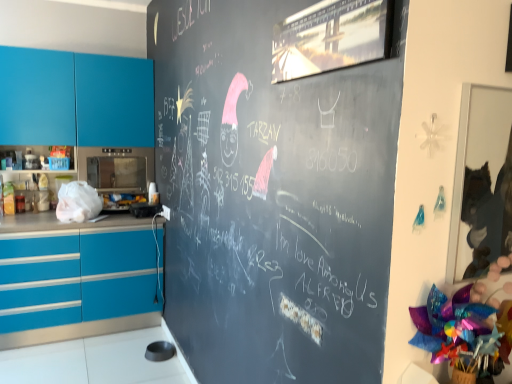
Question: Is the surface of metallic microwave at center-left, marked as the first appliance in a bottom-to-top arrangement, in direct contact with satin silver microwave at left, which ranks as the 1th appliance in top-to-bottom order?

Choices:
 (A) yes
 (B) no

Answer: (B)

Question: Considering the relative sizes of metallic microwave at center-left, marked as the first appliance in a bottom-to-top arrangement, and satin silver microwave at left, which ranks as the 1th appliance in top-to-bottom order, in the image provided, is metallic microwave at center-left, marked as the first appliance in a bottom-to-top arrangement, taller than satin silver microwave at left, which ranks as the 1th appliance in top-to-bottom order,?

Choices:
 (A) yes
 (B) no

Answer: (B)

Question: Is metallic microwave at center-left, marked as the second appliance in a top-to-bottom arrangement, turned away from satin silver microwave at left, the second appliance ordered from the bottom?

Choices:
 (A) yes
 (B) no

Answer: (B)

Question: Does metallic microwave at center-left, marked as the second appliance in a top-to-bottom arrangement, have a lesser height compared to satin silver microwave at left, which ranks as the 1th appliance in top-to-bottom order?

Choices:
 (A) no
 (B) yes

Answer: (B)

Question: Is metallic microwave at center-left, marked as the second appliance in a top-to-bottom arrangement, positioned far away from satin silver microwave at left, which ranks as the 1th appliance in top-to-bottom order?

Choices:
 (A) yes
 (B) no

Answer: (B)

Question: From a real-world perspective, is metallic microwave at center-left, marked as the second appliance in a top-to-bottom arrangement, located beneath satin silver microwave at left, the second appliance ordered from the bottom?

Choices:
 (A) yes
 (B) no

Answer: (A)

Question: Is satin silver microwave at left, the second appliance ordered from the bottom, beside metallic microwave at center-left, marked as the first appliance in a bottom-to-top arrangement?

Choices:
 (A) no
 (B) yes

Answer: (A)

Question: Is satin silver microwave at left, the second appliance ordered from the bottom, further to the viewer compared to metallic microwave at center-left, marked as the first appliance in a bottom-to-top arrangement?

Choices:
 (A) no
 (B) yes

Answer: (B)

Question: Could you tell me if satin silver microwave at left, which ranks as the 1th appliance in top-to-bottom order, is facing metallic microwave at center-left, marked as the first appliance in a bottom-to-top arrangement?

Choices:
 (A) yes
 (B) no

Answer: (B)

Question: Does satin silver microwave at left, the second appliance ordered from the bottom, have a greater width compared to metallic microwave at center-left, marked as the second appliance in a top-to-bottom arrangement?

Choices:
 (A) yes
 (B) no

Answer: (A)

Question: From the image's perspective, would you say satin silver microwave at left, the second appliance ordered from the bottom, is positioned over metallic microwave at center-left, marked as the first appliance in a bottom-to-top arrangement?

Choices:
 (A) yes
 (B) no

Answer: (A)

Question: Is satin silver microwave at left, which ranks as the 1th appliance in top-to-bottom order, bigger than metallic microwave at center-left, marked as the second appliance in a top-to-bottom arrangement?

Choices:
 (A) no
 (B) yes

Answer: (B)

Question: From the image's perspective, is metallic microwave at center-left, marked as the first appliance in a bottom-to-top arrangement, below teal glossy cabinets at left?

Choices:
 (A) yes
 (B) no

Answer: (A)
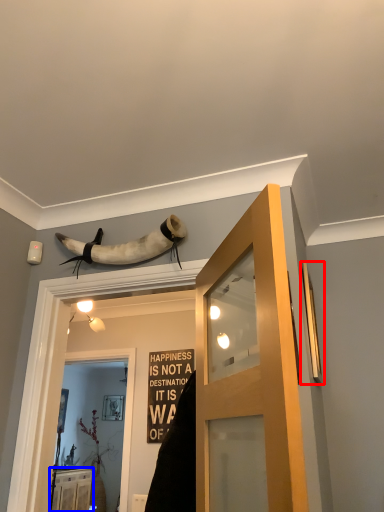
Question: Among these objects, which one is nearest to the camera, window (highlighted by a red box) or cabinetry (highlighted by a blue box)?

Choices:
 (A) window
 (B) cabinetry

Answer: (A)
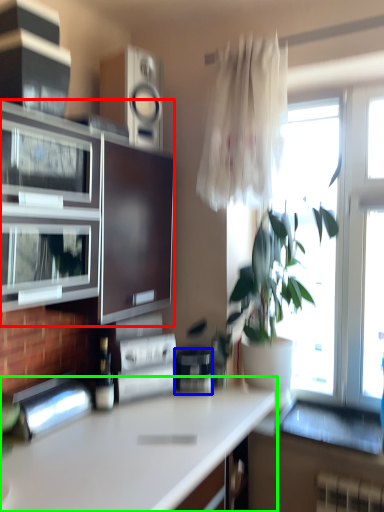
Question: Which object is positioned farthest from cabinetry (highlighted by a red box)? Select from appliance (highlighted by a blue box) and countertop (highlighted by a green box).

Choices:
 (A) appliance
 (B) countertop

Answer: (A)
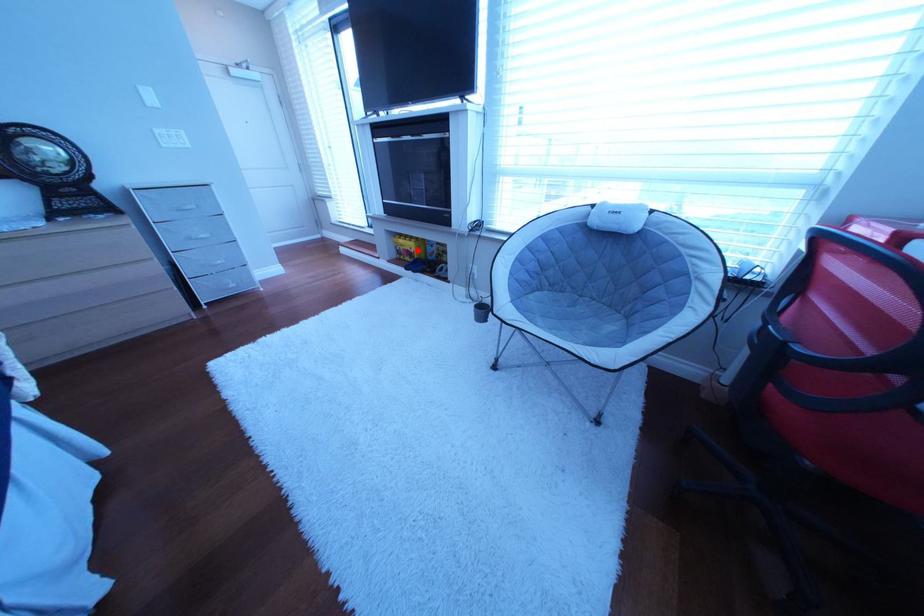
○ ○ ○ ○ ○
[Objective]
Gather every line of the records above that contains the word "highlighted", copying each line in full. Case counts, so only lines with matching capitalization qualify.

[Output of the exercise]
Question: Among these objects, which one is nearest to the camera, window (highlighted by a red box) or cabinetry (highlighted by a blue box)?
Question: Which object is positioned farthest from cabinetry (highlighted by a red box)? Select from appliance (highlighted by a blue box) and countertop (highlighted by a green box).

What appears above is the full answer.